(Change detection data)
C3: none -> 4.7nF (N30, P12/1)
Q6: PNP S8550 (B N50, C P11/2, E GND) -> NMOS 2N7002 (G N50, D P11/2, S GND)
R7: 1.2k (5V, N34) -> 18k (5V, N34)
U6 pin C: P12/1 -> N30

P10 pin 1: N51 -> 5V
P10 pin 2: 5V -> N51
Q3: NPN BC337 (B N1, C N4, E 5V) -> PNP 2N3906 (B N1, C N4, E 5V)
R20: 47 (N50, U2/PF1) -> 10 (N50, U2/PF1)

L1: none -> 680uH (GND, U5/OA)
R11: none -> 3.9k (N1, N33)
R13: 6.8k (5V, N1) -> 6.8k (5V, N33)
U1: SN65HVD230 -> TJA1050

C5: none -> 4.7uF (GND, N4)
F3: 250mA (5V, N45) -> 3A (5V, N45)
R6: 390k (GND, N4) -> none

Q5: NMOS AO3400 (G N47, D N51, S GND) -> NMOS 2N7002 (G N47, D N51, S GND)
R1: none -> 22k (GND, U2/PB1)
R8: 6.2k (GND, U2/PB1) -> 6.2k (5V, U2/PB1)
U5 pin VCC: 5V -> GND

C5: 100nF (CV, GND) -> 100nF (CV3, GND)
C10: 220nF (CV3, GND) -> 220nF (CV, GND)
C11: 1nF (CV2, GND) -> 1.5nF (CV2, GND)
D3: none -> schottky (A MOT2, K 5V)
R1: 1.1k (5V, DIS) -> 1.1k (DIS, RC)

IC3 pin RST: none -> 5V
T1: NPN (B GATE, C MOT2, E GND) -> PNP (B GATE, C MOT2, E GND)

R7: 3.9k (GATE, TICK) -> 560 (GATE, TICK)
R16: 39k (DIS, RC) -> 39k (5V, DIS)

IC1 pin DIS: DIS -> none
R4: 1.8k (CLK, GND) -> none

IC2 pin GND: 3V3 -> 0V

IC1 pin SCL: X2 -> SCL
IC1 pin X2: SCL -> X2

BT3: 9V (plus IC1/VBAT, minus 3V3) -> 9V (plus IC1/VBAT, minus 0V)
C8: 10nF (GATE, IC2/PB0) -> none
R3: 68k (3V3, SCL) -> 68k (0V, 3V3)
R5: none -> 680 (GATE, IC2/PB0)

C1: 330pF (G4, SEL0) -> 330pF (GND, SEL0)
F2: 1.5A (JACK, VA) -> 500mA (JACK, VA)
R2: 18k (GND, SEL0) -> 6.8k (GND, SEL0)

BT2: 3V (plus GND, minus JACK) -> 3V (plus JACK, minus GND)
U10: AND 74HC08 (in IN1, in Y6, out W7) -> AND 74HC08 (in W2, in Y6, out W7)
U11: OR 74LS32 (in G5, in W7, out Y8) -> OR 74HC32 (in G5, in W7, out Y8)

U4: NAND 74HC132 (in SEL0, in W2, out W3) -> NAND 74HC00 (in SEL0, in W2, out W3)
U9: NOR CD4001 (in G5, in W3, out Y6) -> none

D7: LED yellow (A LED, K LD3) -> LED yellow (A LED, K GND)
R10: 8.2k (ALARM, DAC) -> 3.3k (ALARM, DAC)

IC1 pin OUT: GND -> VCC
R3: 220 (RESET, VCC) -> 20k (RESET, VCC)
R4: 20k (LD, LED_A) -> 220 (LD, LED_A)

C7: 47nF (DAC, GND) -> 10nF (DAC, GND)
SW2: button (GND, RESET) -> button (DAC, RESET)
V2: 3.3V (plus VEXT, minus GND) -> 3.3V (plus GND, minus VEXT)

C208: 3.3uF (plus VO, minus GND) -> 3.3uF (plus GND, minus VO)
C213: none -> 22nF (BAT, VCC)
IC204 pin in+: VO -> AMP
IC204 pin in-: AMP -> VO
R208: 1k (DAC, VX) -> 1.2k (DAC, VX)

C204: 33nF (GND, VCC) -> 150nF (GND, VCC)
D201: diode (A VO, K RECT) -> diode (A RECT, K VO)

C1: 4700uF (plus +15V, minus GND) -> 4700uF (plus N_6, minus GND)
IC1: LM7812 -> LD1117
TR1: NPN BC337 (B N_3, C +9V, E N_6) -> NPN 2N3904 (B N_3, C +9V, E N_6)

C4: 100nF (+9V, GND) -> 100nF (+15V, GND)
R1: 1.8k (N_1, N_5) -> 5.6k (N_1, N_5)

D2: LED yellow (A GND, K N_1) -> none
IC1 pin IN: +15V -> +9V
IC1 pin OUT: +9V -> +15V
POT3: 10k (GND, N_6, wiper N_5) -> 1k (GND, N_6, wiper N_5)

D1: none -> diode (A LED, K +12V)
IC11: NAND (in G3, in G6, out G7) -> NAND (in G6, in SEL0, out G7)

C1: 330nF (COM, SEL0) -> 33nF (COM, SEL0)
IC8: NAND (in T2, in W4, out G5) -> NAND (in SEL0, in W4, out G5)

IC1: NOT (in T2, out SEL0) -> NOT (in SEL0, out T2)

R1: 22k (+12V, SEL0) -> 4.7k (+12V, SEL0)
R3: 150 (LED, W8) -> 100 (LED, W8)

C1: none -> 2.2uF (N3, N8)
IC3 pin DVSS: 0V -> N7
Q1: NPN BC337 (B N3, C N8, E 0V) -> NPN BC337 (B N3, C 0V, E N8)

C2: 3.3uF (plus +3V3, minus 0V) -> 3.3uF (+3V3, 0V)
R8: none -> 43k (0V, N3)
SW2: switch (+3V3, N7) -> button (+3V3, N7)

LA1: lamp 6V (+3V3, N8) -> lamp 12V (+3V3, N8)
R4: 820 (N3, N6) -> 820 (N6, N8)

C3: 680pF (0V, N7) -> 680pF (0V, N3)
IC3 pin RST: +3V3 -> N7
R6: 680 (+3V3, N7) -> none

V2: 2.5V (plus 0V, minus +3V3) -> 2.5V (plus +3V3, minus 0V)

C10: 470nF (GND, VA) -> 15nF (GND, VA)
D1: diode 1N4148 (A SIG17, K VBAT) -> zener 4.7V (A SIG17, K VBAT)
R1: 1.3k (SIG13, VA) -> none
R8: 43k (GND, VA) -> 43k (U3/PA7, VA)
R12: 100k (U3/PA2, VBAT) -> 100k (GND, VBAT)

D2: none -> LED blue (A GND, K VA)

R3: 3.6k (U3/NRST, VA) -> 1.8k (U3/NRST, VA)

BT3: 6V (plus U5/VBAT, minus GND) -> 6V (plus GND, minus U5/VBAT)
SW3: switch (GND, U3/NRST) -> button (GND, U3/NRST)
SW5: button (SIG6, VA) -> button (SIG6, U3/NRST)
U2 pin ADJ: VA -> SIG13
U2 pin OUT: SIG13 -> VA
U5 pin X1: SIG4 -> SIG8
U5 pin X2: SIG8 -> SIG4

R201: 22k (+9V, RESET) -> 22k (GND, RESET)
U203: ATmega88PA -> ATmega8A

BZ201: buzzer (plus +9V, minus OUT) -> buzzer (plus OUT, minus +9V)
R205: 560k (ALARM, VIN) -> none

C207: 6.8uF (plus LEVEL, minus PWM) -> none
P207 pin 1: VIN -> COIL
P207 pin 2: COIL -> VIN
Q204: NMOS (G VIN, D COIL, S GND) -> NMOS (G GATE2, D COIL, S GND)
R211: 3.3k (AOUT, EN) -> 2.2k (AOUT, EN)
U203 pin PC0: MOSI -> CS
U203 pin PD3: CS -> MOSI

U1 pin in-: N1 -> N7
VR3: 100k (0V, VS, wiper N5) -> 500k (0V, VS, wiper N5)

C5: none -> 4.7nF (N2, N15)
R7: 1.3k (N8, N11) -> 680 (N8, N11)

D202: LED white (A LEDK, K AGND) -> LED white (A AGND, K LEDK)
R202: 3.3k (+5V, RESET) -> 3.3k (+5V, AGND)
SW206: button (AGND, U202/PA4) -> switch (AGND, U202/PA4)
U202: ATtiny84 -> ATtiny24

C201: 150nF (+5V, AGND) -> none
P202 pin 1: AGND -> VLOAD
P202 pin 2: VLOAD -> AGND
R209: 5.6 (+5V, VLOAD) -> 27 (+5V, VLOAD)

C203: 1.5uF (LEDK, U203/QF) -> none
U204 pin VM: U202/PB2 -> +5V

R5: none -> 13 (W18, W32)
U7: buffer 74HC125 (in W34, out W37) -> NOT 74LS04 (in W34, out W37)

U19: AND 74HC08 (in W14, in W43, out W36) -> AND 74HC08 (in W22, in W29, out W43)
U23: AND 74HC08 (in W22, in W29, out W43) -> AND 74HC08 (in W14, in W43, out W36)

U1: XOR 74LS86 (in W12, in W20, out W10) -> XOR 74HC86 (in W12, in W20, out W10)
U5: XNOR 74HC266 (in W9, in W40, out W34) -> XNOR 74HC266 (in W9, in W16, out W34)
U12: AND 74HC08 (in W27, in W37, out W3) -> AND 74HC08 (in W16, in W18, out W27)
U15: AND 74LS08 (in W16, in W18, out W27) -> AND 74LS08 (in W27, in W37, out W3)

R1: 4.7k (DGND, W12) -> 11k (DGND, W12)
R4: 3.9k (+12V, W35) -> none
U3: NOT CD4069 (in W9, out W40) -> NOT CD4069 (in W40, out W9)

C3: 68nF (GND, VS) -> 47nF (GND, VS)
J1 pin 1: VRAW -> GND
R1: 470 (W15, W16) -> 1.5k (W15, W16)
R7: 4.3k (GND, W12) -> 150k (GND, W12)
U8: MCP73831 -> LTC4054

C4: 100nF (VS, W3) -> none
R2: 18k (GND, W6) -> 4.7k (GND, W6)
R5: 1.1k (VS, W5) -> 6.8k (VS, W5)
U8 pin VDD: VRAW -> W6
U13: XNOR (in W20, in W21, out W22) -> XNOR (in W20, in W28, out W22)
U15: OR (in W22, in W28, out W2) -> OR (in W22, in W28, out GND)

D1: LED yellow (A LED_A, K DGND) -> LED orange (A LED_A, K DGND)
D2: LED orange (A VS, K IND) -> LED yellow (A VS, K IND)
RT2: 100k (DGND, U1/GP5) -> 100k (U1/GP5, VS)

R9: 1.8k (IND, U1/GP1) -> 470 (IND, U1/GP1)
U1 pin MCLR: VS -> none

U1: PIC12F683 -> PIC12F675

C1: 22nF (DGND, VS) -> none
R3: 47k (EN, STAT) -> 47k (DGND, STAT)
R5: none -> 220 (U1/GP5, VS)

Work required
Exact duplication is required for the lines above, from the line that contains "C5: none -> 4.7nF (N2, N15)" to the line that contains "U15: AND 74LS08", inclusive; omit all others.

Response area
C5: none -> 4.7nF (N2, N15)
R7: 1.3k (N8, N11) -> 680 (N8, N11)

D202: LED white (A LEDK, K AGND) -> LED white (A AGND, K LEDK)
R202: 3.3k (+5V, RESET) -> 3.3k (+5V, AGND)
SW206: button (AGND, U202/PA4) -> switch (AGND, U202/PA4)
U202: ATtiny84 -> ATtiny24

C201: 150nF (+5V, AGND) -> none
P202 pin 1: AGND -> VLOAD
P202 pin 2: VLOAD -> AGND
R209: 5.6 (+5V, VLOAD) -> 27 (+5V, VLOAD)

C203: 1.5uF (LEDK, U203/QF) -> none
U204 pin VM: U202/PB2 -> +5V

R5: none -> 13 (W18, W32)
U7: buffer 74HC125 (in W34, out W37) -> NOT 74LS04 (in W34, out W37)

U19: AND 74HC08 (in W14, in W43, out W36) -> AND 74HC08 (in W22, in W29, out W43)
U23: AND 74HC08 (in W22, in W29, out W43) -> AND 74HC08 (in W14, in W43, out W36)

U1: XOR 74LS86 (in W12, in W20, out W10) -> XOR 74HC86 (in W12, in W20, out W10)
U5: XNOR 74HC266 (in W9, in W40, out W34) -> XNOR 74HC266 (in W9, in W16, out W34)
U12: AND 74HC08 (in W27, in W37, out W3) -> AND 74HC08 (in W16, in W18, out W27)
U15: AND 74LS08 (in W16, in W18, out W27) -> AND 74LS08 (in W27, in W37, out W3)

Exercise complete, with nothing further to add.